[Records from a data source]
▬▬▬▬▬▬

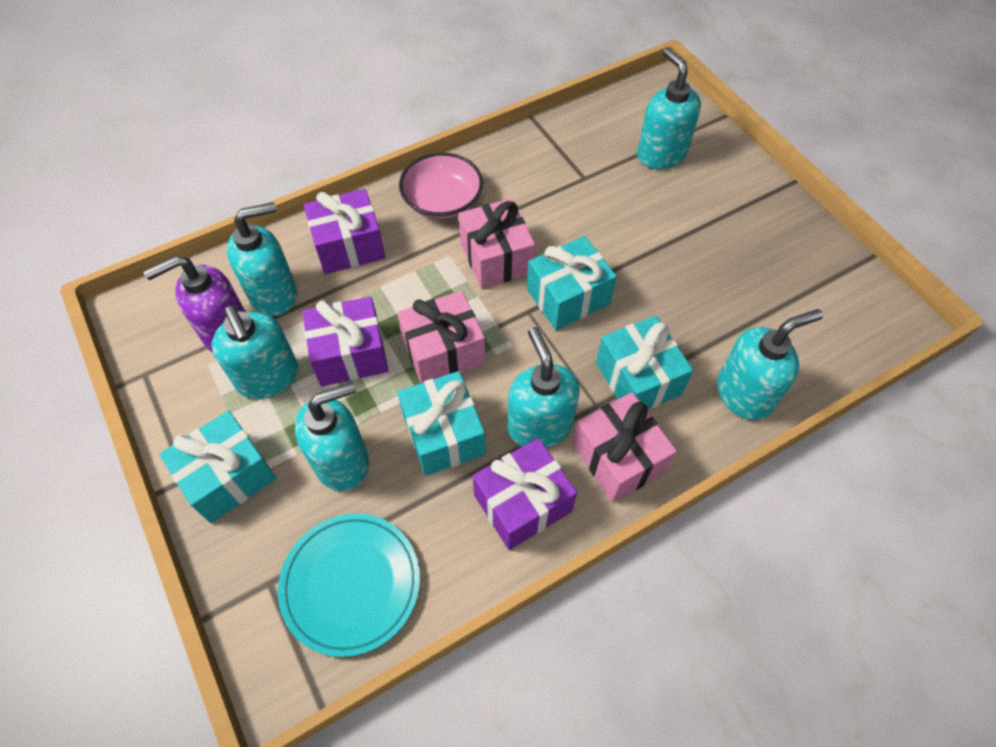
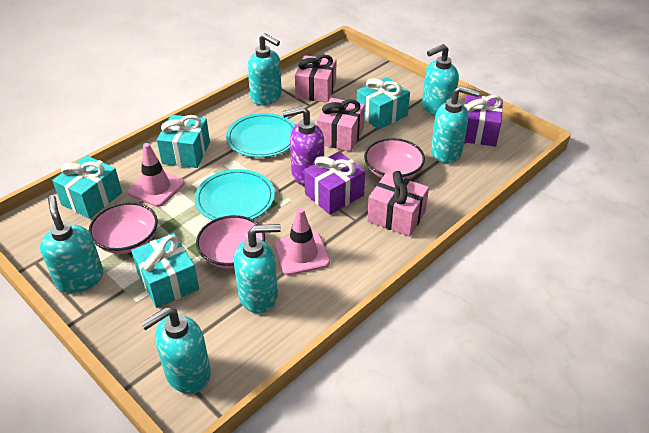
pink bowl: 1 -> 3
pink traffic cone: 0 -> 2
purple gift: 3 -> 2
turquoise plate: 1 -> 2

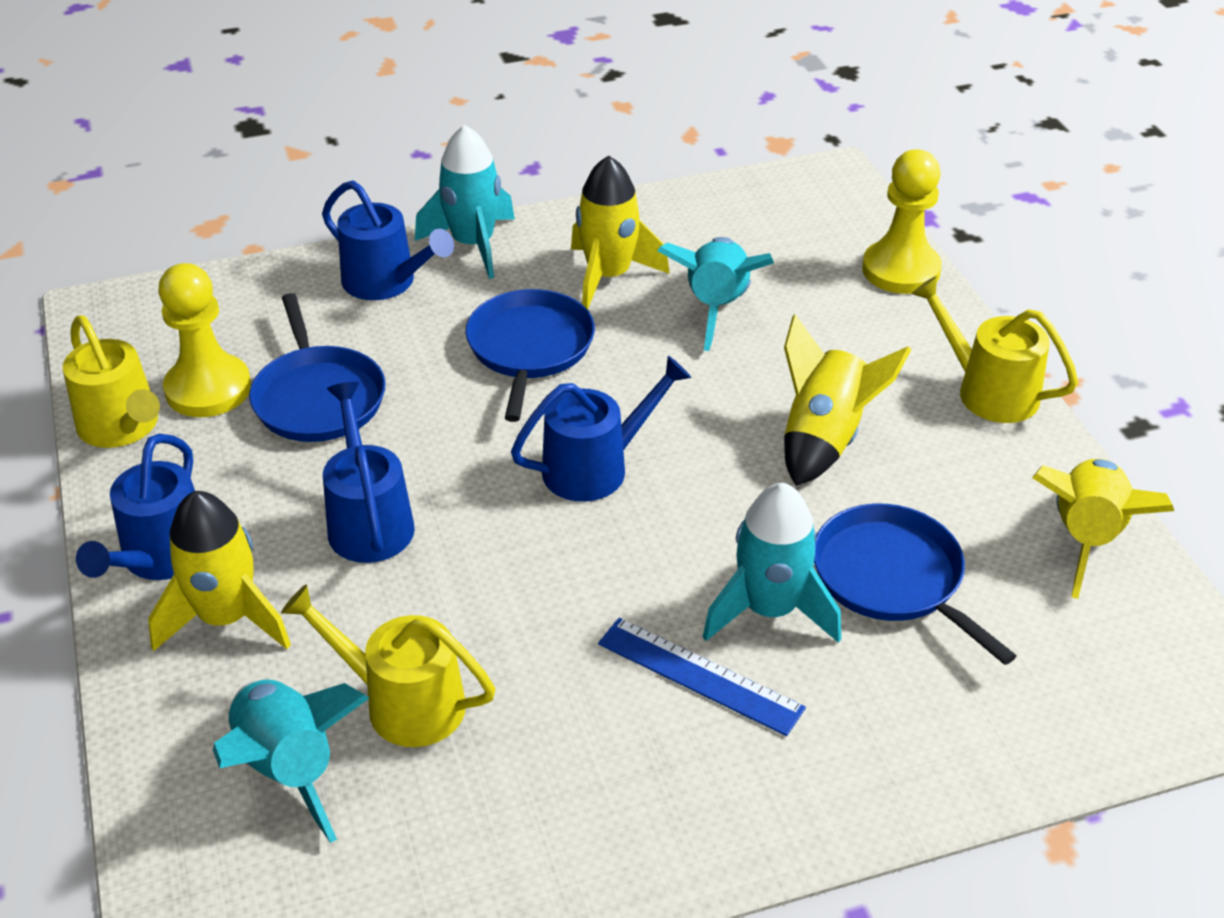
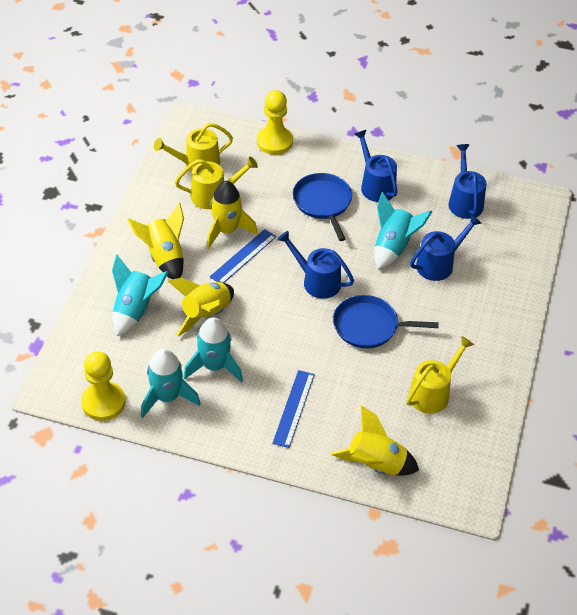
blue pan: 3 -> 2
blue ruler: 1 -> 2

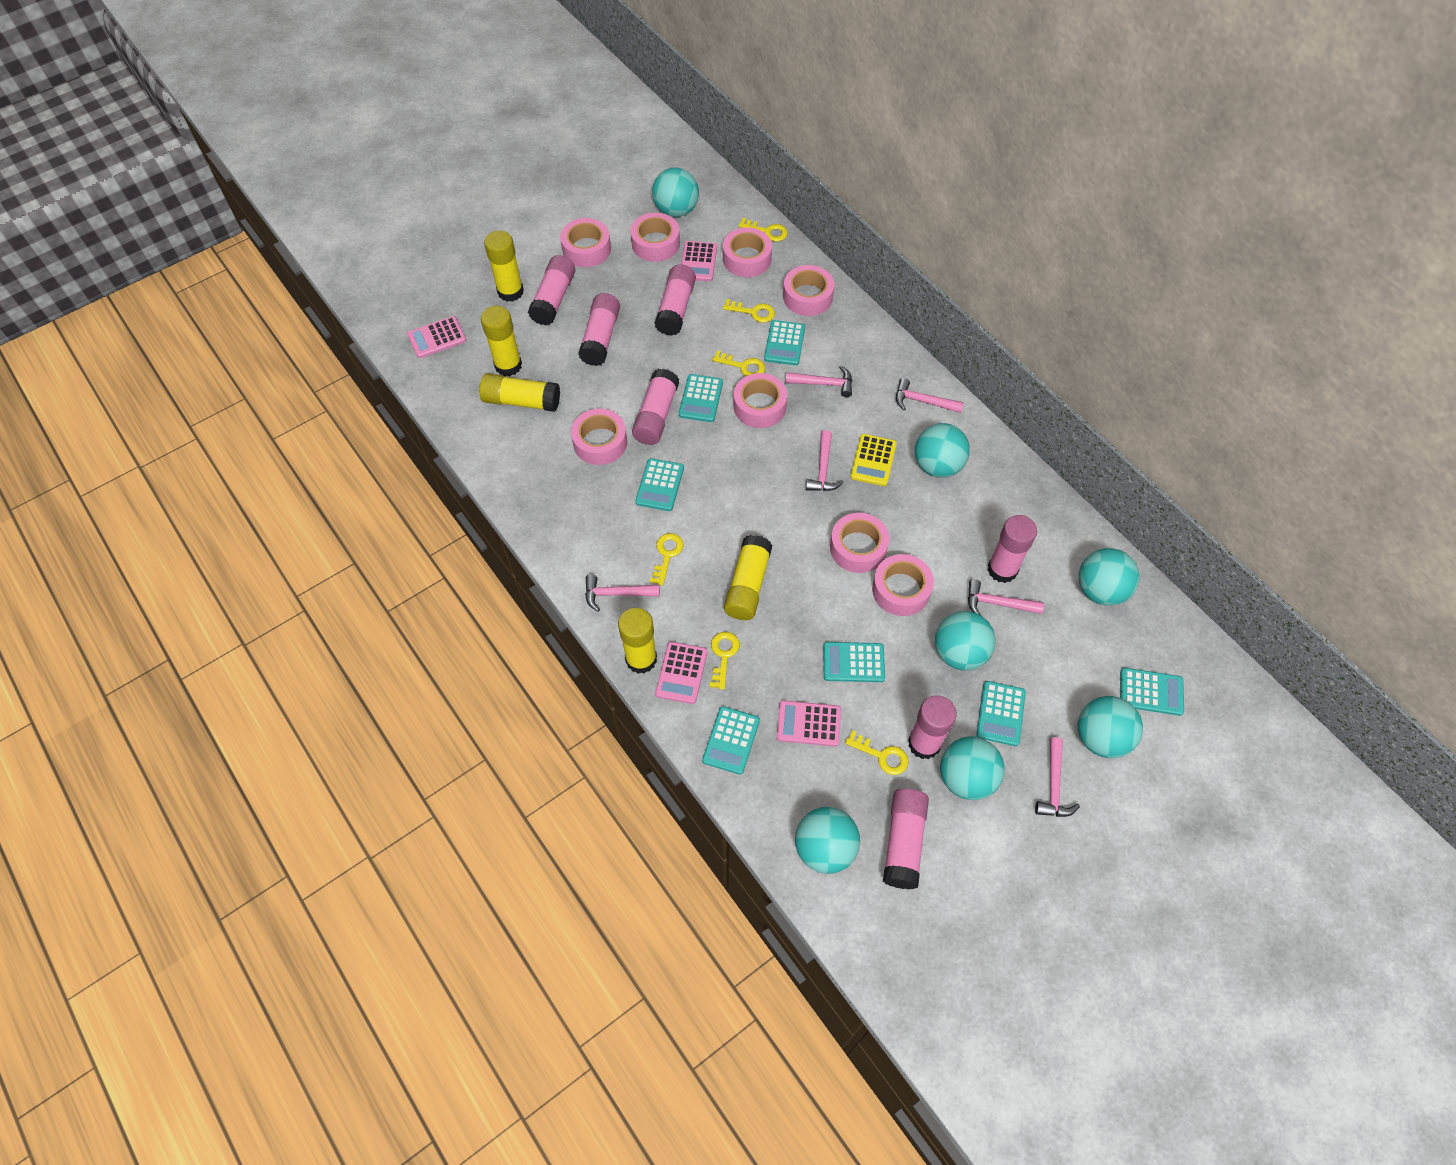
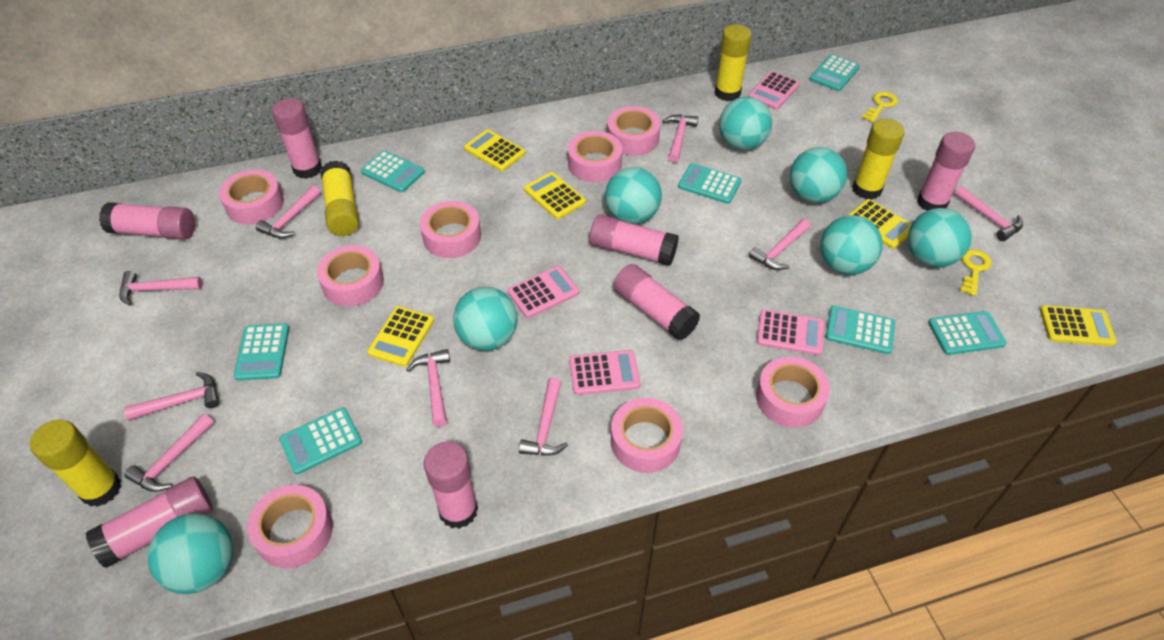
pink hammer: 6 -> 9
yellow calculator: 1 -> 5
yellow glue stick: 5 -> 4
yellow key: 6 -> 2

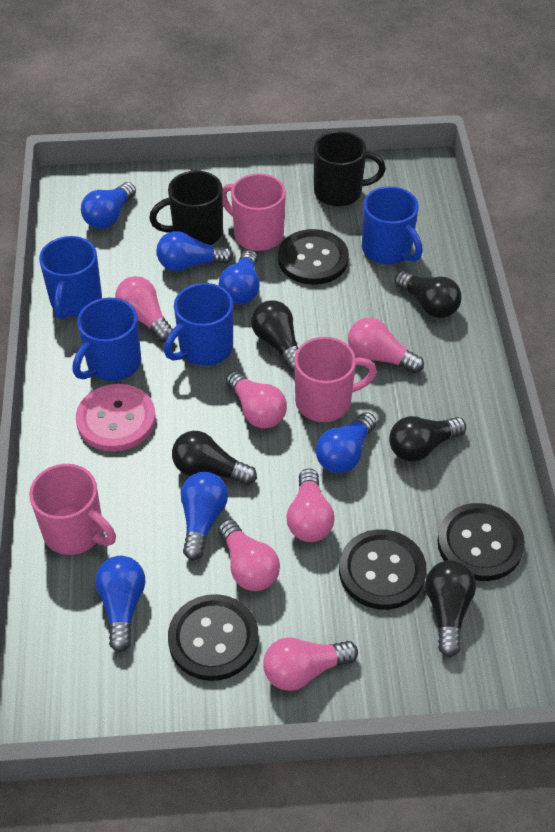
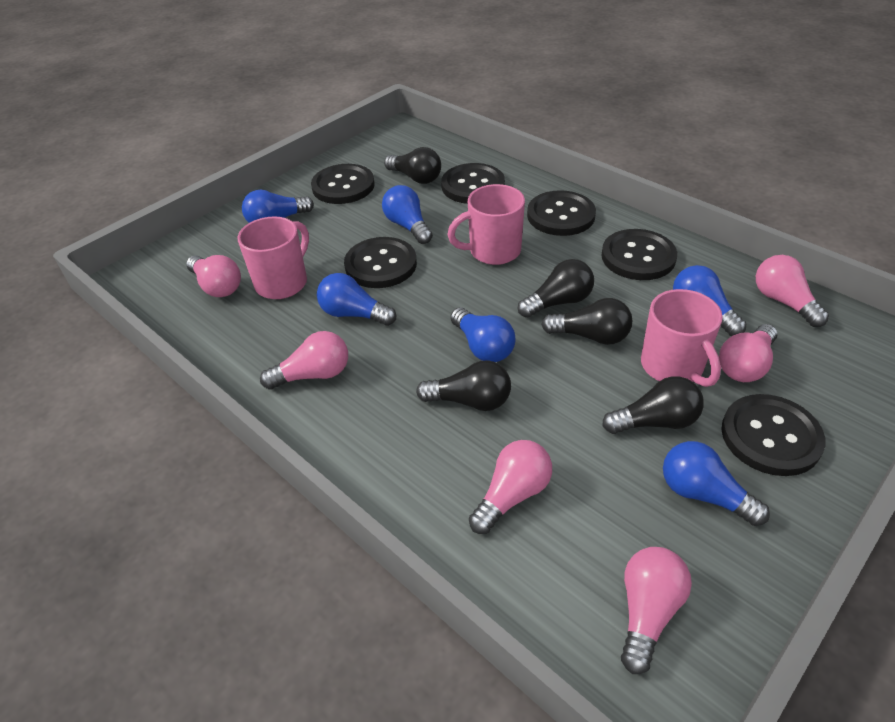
black button: 4 -> 6
black mug: 2 -> 0
blue mug: 4 -> 0
pink button: 1 -> 0

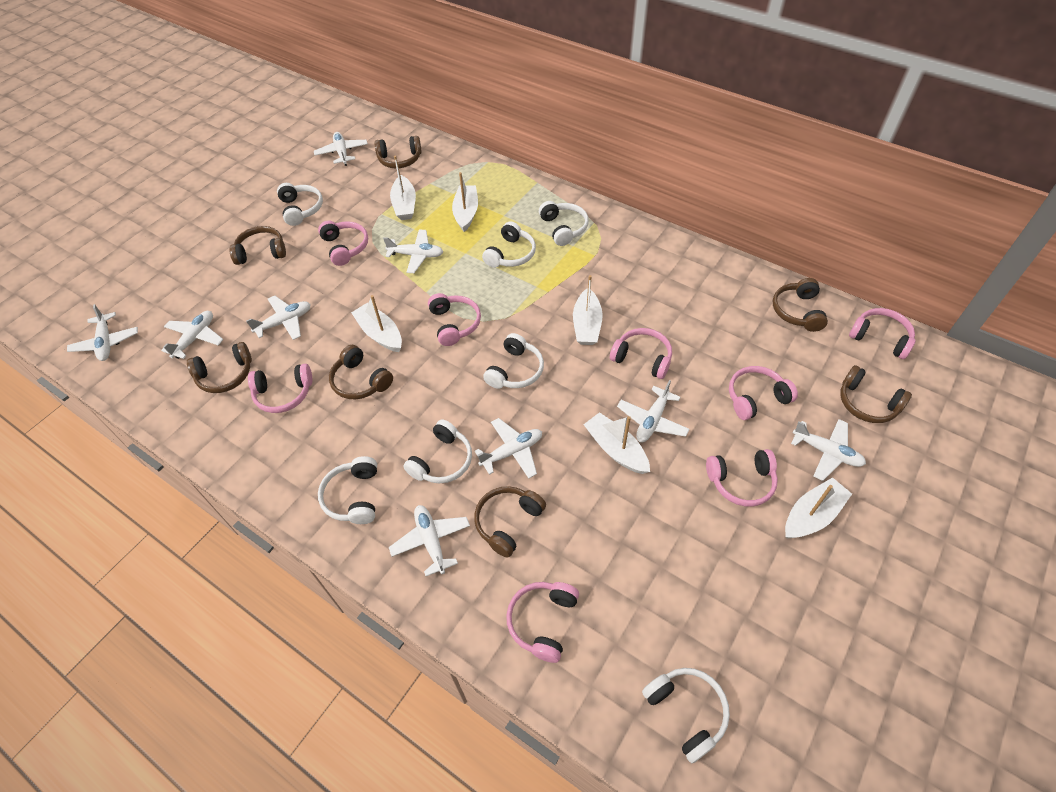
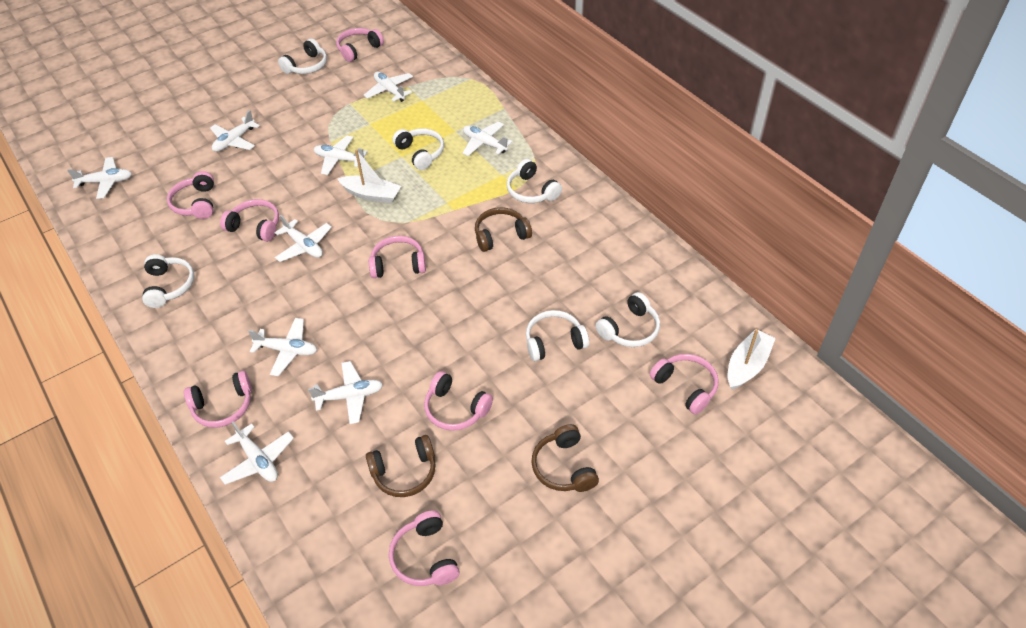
brown headphones: 7 -> 3
white boat: 6 -> 2
white headphones: 7 -> 6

▬▬▬▬▬▬

-- WHAT YOU SHOULD DO --
Return the lines of the data above in full and exactly, with no pictures.

-- OUTPUT OF THE TASK --
pink bowl: 1 -> 3
pink traffic cone: 0 -> 2
purple gift: 3 -> 2
turquoise plate: 1 -> 2

blue pan: 3 -> 2
blue ruler: 1 -> 2

pink hammer: 6 -> 9
yellow calculator: 1 -> 5
yellow glue stick: 5 -> 4
yellow key: 6 -> 2

black button: 4 -> 6
black mug: 2 -> 0
blue mug: 4 -> 0
pink button: 1 -> 0

brown headphones: 7 -> 3
white boat: 6 -> 2
white headphones: 7 -> 6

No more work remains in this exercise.